(Data excerpt)

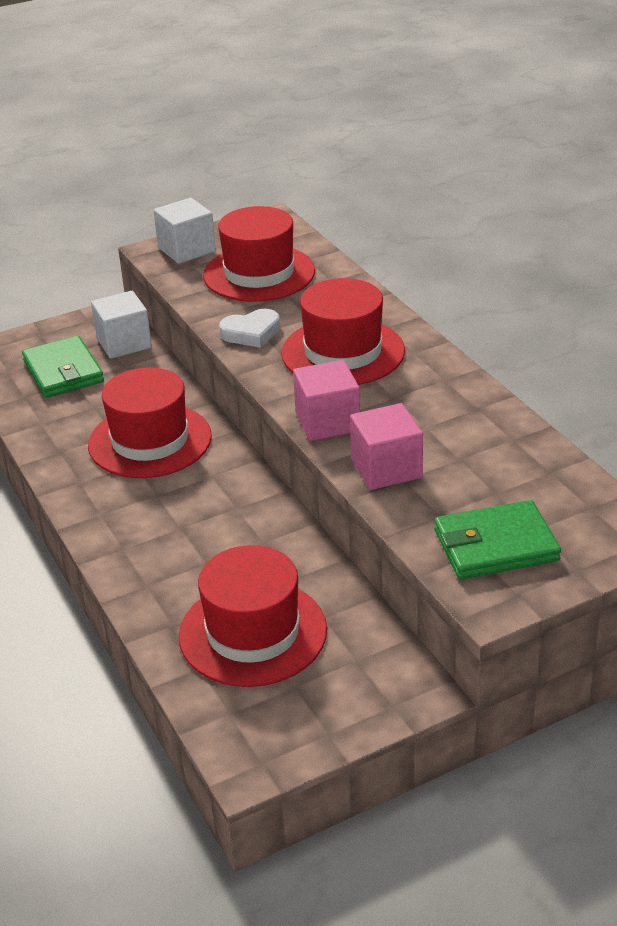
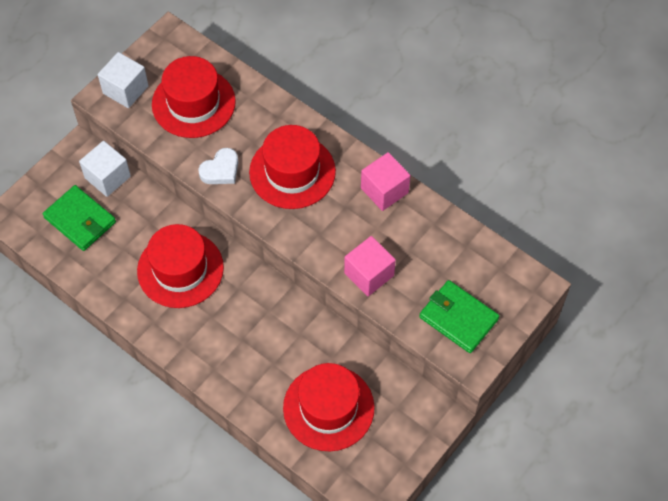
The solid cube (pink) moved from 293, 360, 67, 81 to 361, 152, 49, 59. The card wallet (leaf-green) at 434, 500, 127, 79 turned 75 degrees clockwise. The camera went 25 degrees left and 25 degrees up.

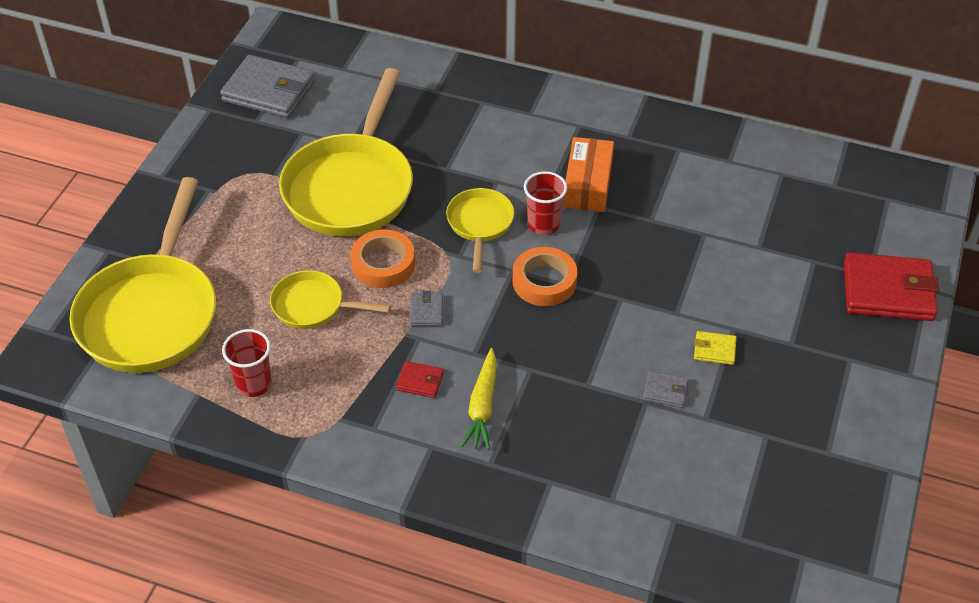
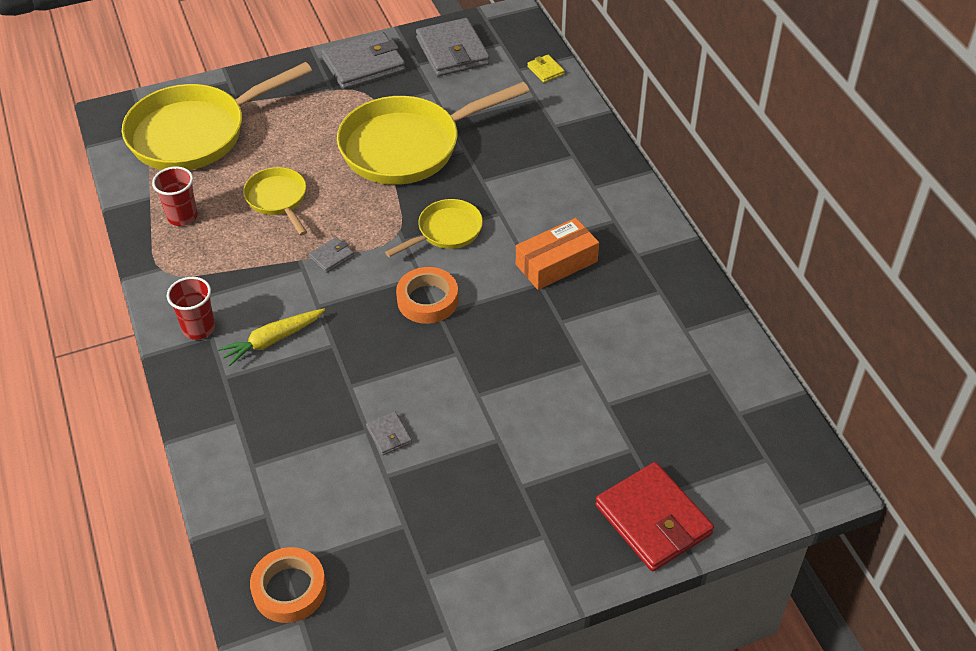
The tumbler (red) moved from 524, 171, 43, 64 to 167, 277, 48, 63. The tape (orange-coloured) moved from 351, 230, 64, 58 to 250, 547, 76, 76. The card wallet (yellow) moved from 694, 331, 43, 34 to 527, 55, 38, 28. The card wallet (red) at 396, 361, 48, 37 disappeared. The card wallet (ash-grey) at 322, 32, 83, 58 appeared. The camera went 50 degrees right and 0 degrees up.

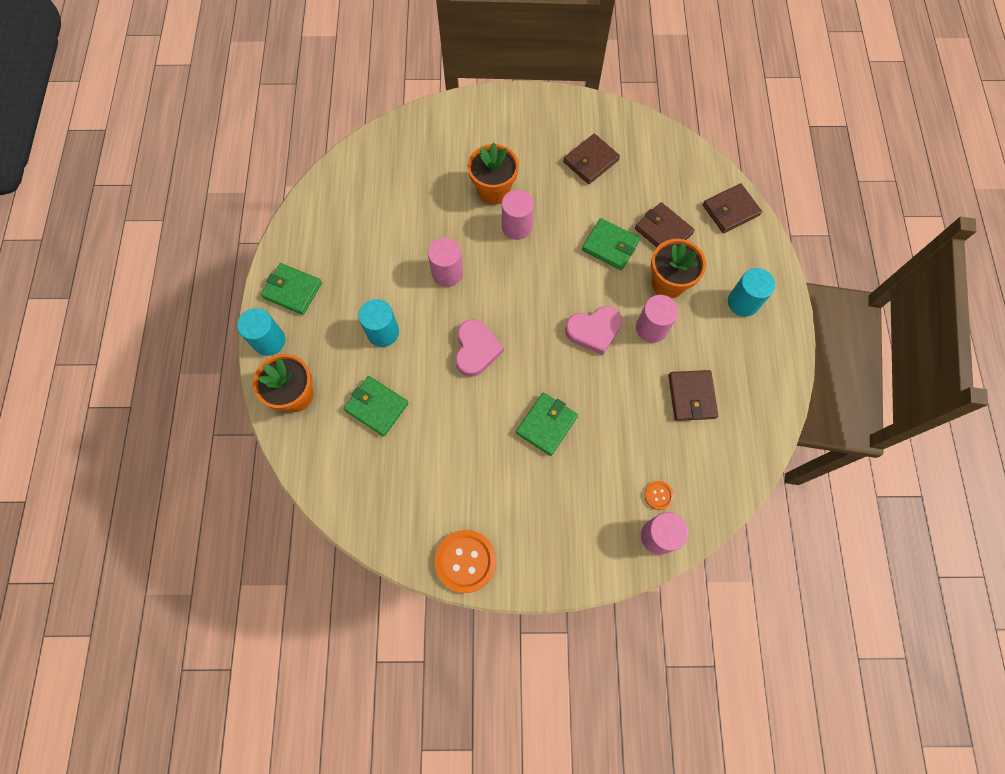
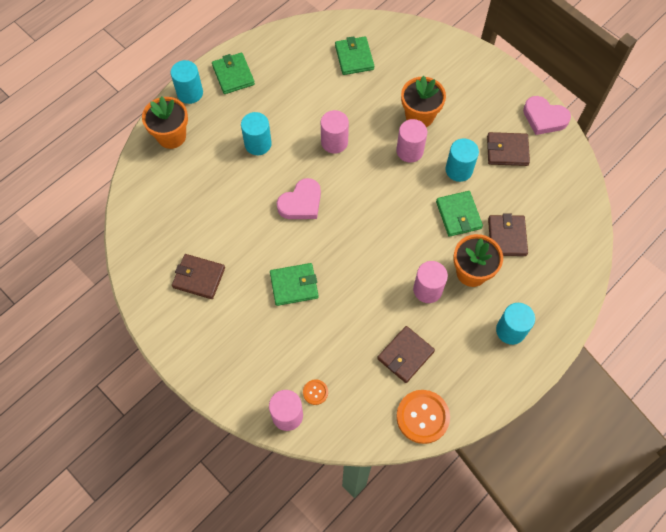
The card wallet (brown) moved from 703, 183, 59, 50 to 172, 254, 53, 45. The heart shape (pink) moved from 565, 306, 57, 49 to 523, 96, 48, 39. The card wallet (leaf-green) moved from 344, 376, 65, 60 to 335, 36, 39, 39. The shirt button (orange-coloured) moved from 435, 530, 61, 63 to 396, 390, 54, 54. The cylinder shape (teal) at 446, 138, 33, 44 appeared. The camera went 45 degrees right and 5 degrees down.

(End Data excerpt)

An exact copy of all the data above is required; omit any pictures.

The solid cube (pink) moved from 293, 360, 67, 81 to 361, 152, 49, 59. The card wallet (leaf-green) at 434, 500, 127, 79 turned 75 degrees clockwise. The camera went 25 degrees left and 25 degrees up.

The tumbler (red) moved from 524, 171, 43, 64 to 167, 277, 48, 63. The tape (orange-coloured) moved from 351, 230, 64, 58 to 250, 547, 76, 76. The card wallet (yellow) moved from 694, 331, 43, 34 to 527, 55, 38, 28. The card wallet (red) at 396, 361, 48, 37 disappeared. The card wallet (ash-grey) at 322, 32, 83, 58 appeared. The camera went 50 degrees right and 0 degrees up.

The card wallet (brown) moved from 703, 183, 59, 50 to 172, 254, 53, 45. The heart shape (pink) moved from 565, 306, 57, 49 to 523, 96, 48, 39. The card wallet (leaf-green) moved from 344, 376, 65, 60 to 335, 36, 39, 39. The shirt button (orange-coloured) moved from 435, 530, 61, 63 to 396, 390, 54, 54. The cylinder shape (teal) at 446, 138, 33, 44 appeared. The camera went 45 degrees right and 5 degrees down.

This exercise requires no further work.